## GIVEN REQUEST
Lay out the part of the records that opens with the line containing "pillow (highlighted by a blue box)?" and runs through the end as a numbered list. Skip blank lines and leave the pictures out.

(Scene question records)
━━━━

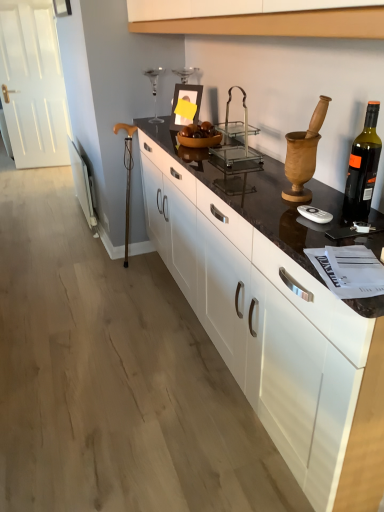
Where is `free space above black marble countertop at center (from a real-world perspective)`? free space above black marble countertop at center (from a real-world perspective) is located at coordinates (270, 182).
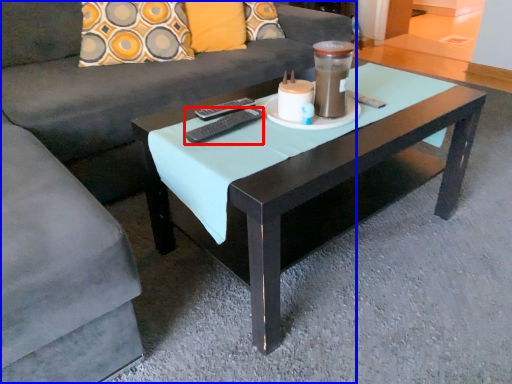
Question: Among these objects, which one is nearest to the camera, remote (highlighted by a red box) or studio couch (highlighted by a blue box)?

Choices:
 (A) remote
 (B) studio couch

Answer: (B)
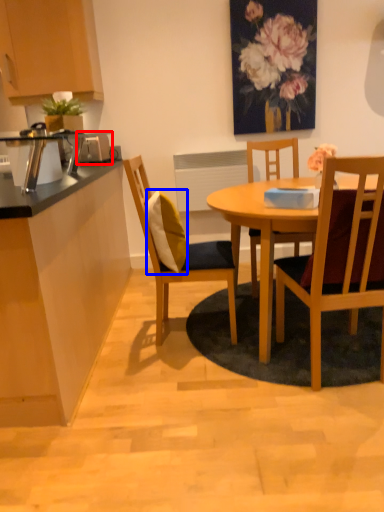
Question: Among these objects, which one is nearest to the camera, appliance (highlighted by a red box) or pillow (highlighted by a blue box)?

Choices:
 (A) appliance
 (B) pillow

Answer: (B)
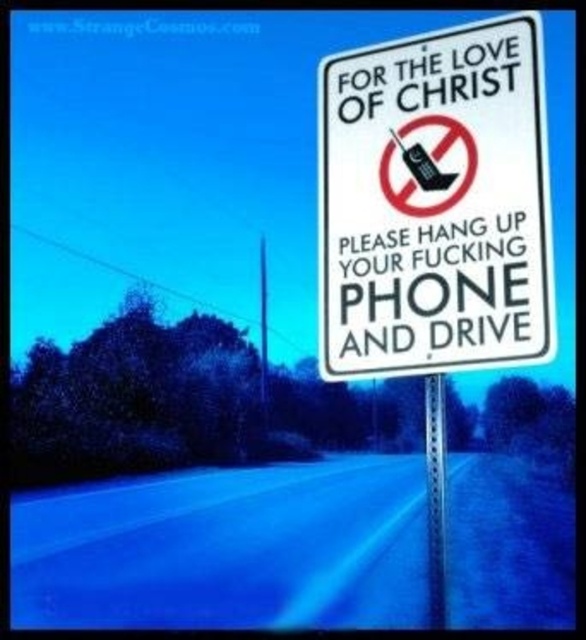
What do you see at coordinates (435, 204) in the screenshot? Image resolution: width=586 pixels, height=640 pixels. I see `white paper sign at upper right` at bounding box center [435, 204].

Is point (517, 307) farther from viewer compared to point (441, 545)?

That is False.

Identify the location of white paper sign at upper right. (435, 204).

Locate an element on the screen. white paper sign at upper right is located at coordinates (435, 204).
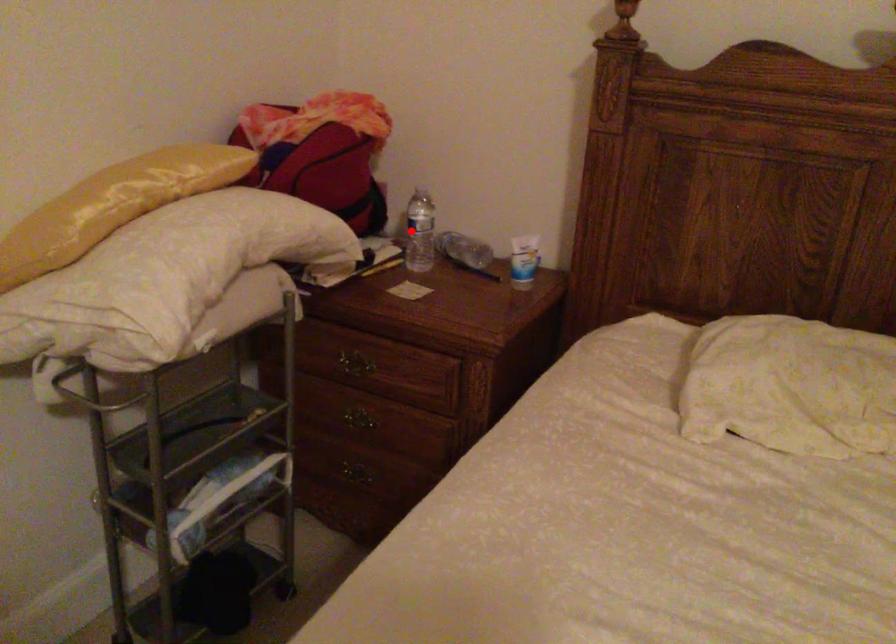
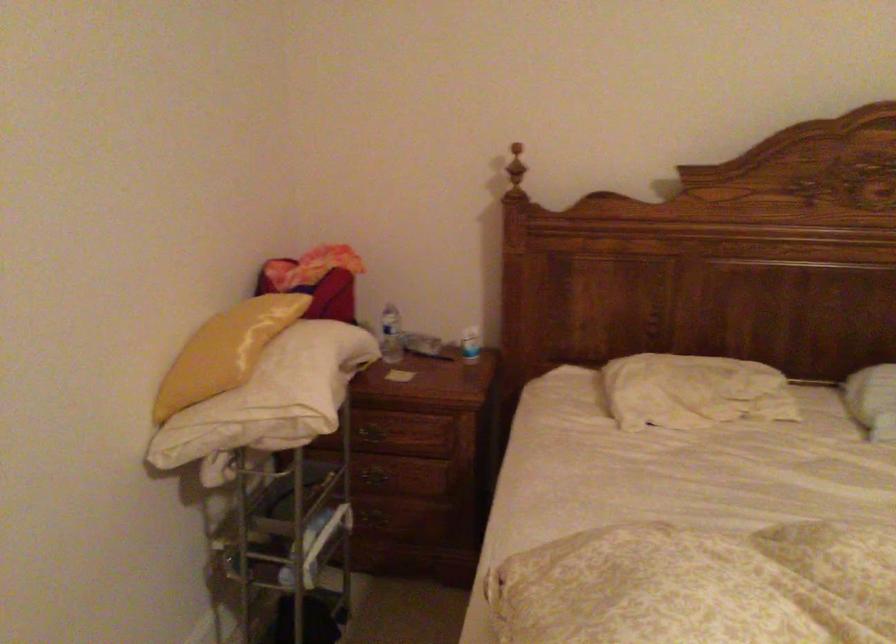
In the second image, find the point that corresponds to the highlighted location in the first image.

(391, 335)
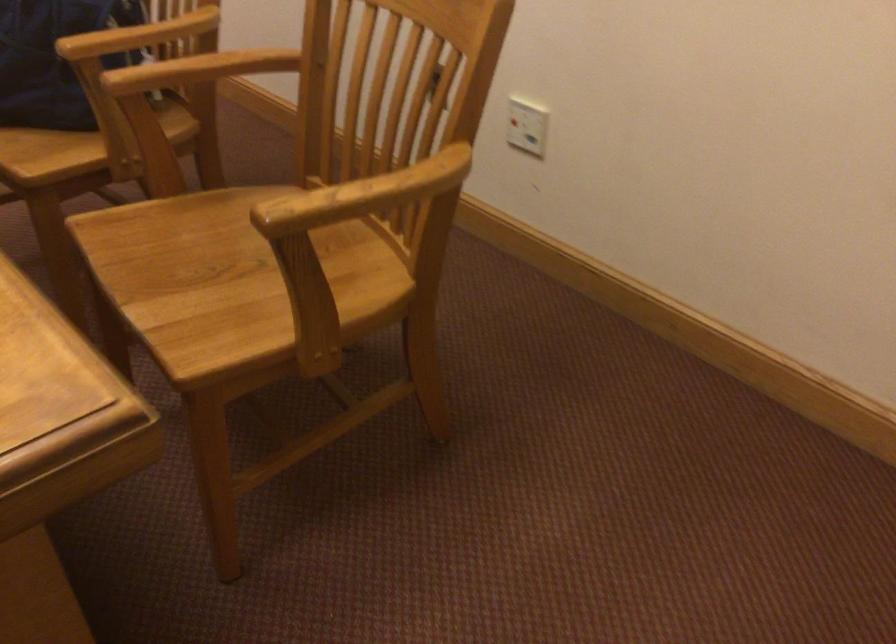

━━━━

## FINISHED EXERCISE
1. Question: Among these objects, which one is nearest to the camera, appliance (highlighted by a red box) or pillow (highlighted by a blue box)?
2. Choices:
3.  (A) appliance
4.  (B) pillow
5. Answer: (B)
6. What do you see at coordinates (435, 204) in the screenshot? Image resolution: width=586 pixels, height=640 pixels. I see `white paper sign at upper right` at bounding box center [435, 204].
7. Is point (517, 307) farther from viewer compared to point (441, 545)?
8. That is False.
9. Identify the location of white paper sign at upper right. (435, 204).
10. Locate an element on the screen. white paper sign at upper right is located at coordinates (435, 204).
11. In the second image, find the point that corresponds to the highlighted location in the first image.
12. (391, 335)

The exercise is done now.